__Task directions__. Answer with a number only, stating how many lines of the records hold the word "house".

__Object state change records__.
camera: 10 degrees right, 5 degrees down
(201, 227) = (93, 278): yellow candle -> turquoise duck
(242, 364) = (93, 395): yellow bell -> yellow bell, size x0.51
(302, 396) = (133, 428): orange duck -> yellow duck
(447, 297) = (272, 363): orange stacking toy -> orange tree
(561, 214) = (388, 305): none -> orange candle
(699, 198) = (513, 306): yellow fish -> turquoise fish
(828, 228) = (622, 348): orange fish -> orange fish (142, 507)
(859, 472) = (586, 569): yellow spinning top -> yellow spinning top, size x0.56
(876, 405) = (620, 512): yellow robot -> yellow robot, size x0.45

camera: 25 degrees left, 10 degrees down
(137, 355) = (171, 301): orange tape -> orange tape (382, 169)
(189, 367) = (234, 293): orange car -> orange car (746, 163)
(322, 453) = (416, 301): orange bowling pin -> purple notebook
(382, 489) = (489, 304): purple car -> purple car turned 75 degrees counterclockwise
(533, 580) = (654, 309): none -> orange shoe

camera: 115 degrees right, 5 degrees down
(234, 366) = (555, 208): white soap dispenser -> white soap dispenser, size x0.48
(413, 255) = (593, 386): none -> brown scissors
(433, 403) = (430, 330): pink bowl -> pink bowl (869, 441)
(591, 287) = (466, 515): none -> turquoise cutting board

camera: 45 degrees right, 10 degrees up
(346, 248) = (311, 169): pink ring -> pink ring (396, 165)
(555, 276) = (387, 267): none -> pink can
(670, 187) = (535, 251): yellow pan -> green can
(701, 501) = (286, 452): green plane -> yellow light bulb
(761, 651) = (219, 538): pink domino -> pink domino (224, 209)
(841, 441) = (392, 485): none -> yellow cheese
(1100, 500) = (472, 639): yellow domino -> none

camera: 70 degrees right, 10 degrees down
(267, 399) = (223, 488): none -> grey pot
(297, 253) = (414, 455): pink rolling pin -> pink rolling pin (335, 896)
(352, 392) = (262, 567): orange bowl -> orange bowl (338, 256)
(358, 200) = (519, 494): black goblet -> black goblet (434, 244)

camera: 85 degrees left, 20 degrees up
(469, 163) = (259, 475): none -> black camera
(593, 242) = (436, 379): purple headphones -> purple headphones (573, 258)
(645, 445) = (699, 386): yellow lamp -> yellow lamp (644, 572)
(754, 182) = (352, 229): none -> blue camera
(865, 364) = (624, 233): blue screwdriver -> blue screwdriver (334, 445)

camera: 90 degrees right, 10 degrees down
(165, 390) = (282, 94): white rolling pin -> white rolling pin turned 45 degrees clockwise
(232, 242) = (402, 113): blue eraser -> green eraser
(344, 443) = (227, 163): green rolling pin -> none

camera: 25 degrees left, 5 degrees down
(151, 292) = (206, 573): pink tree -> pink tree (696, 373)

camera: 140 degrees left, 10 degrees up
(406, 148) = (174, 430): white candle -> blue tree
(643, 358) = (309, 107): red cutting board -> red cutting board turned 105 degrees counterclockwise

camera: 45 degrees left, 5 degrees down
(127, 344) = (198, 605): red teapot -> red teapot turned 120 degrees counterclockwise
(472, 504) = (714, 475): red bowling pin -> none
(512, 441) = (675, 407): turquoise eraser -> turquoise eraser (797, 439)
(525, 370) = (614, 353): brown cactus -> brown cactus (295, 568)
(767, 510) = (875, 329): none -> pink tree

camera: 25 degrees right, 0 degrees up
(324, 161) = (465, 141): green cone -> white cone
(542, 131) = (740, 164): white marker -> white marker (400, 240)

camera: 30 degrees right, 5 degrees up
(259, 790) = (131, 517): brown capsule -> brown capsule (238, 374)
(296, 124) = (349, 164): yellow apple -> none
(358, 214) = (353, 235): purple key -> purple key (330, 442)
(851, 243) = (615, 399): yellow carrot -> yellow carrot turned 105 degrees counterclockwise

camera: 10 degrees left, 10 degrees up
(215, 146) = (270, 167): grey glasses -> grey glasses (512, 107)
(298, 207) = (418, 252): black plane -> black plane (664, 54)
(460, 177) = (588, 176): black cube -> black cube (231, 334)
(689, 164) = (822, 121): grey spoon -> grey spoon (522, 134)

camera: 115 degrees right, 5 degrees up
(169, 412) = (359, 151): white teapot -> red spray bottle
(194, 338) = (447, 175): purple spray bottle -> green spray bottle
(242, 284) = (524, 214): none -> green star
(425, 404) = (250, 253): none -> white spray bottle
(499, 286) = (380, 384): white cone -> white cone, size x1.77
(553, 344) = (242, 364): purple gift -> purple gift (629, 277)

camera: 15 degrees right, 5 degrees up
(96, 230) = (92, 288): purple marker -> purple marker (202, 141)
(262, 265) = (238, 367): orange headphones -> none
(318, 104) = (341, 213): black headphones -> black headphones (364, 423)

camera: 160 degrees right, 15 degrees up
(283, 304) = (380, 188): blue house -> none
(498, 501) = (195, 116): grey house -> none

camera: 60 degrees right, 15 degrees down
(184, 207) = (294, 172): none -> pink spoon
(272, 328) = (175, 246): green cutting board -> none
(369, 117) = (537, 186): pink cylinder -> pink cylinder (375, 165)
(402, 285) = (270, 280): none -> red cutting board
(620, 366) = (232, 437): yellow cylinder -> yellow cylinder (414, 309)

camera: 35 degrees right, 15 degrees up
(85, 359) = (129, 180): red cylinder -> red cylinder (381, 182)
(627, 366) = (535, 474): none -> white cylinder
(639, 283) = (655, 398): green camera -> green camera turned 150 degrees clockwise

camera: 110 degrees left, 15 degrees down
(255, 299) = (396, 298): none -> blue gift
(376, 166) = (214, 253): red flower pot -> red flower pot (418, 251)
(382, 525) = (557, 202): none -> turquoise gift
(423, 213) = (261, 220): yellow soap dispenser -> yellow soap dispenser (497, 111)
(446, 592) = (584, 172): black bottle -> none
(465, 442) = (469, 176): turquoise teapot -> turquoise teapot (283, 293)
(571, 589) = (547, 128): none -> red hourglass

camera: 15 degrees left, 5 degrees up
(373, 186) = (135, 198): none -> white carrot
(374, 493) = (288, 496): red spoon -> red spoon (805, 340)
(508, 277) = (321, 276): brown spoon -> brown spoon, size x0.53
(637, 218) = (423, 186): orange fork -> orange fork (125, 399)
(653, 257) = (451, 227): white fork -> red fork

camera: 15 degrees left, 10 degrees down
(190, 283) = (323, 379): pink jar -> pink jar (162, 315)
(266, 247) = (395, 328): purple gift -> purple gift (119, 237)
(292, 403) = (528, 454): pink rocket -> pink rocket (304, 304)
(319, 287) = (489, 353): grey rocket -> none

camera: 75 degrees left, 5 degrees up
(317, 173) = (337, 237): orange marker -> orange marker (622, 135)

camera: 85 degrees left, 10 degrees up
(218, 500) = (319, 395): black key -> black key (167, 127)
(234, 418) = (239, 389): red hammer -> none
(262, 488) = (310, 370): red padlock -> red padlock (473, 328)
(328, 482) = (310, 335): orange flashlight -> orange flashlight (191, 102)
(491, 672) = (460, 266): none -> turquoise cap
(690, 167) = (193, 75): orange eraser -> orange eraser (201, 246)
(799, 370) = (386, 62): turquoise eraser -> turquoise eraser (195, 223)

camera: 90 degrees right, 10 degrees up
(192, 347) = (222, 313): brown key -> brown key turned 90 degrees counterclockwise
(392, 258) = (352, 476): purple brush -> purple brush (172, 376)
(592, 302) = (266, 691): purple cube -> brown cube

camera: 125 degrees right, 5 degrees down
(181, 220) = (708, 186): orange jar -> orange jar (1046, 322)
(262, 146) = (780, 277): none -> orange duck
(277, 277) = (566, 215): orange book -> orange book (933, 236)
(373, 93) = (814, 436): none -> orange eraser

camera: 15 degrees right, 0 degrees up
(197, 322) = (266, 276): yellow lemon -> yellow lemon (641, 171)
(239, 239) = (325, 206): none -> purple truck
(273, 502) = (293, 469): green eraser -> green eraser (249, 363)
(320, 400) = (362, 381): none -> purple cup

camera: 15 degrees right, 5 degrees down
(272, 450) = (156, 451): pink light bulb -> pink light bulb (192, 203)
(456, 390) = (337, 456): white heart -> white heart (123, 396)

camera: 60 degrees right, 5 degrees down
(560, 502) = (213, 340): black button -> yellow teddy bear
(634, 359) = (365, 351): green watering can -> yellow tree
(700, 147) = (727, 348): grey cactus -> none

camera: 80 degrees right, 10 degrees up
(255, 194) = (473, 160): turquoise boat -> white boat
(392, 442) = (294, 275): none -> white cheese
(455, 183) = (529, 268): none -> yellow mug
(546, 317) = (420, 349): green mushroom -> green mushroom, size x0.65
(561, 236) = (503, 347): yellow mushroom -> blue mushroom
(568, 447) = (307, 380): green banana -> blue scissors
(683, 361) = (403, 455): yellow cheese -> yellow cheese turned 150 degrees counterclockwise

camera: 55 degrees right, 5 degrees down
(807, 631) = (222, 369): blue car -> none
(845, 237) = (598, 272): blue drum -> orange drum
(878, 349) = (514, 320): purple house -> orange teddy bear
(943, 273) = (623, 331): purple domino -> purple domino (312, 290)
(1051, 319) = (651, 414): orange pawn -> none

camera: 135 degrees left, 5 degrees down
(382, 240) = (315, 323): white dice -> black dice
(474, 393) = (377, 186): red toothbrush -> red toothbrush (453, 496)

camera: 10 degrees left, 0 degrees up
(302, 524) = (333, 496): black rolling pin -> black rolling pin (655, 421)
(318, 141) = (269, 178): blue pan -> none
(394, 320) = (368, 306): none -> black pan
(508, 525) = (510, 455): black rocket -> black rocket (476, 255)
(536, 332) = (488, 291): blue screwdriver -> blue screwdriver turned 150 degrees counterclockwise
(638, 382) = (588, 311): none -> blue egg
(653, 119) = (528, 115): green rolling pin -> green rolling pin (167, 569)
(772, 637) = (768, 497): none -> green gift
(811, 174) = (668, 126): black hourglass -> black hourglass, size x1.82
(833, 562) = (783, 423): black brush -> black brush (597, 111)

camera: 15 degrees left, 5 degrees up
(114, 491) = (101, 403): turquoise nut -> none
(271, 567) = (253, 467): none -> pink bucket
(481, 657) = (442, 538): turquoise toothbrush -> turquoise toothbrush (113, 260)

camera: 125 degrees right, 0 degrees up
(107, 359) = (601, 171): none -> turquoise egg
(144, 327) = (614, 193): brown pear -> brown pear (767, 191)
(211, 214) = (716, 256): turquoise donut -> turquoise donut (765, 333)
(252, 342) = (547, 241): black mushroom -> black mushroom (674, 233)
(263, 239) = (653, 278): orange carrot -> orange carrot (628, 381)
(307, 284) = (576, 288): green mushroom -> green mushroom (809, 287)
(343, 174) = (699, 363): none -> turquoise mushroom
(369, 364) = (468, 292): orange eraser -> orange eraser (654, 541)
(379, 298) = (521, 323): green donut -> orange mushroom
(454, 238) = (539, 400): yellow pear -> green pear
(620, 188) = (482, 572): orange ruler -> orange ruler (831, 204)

__Answer for this exercise__. 3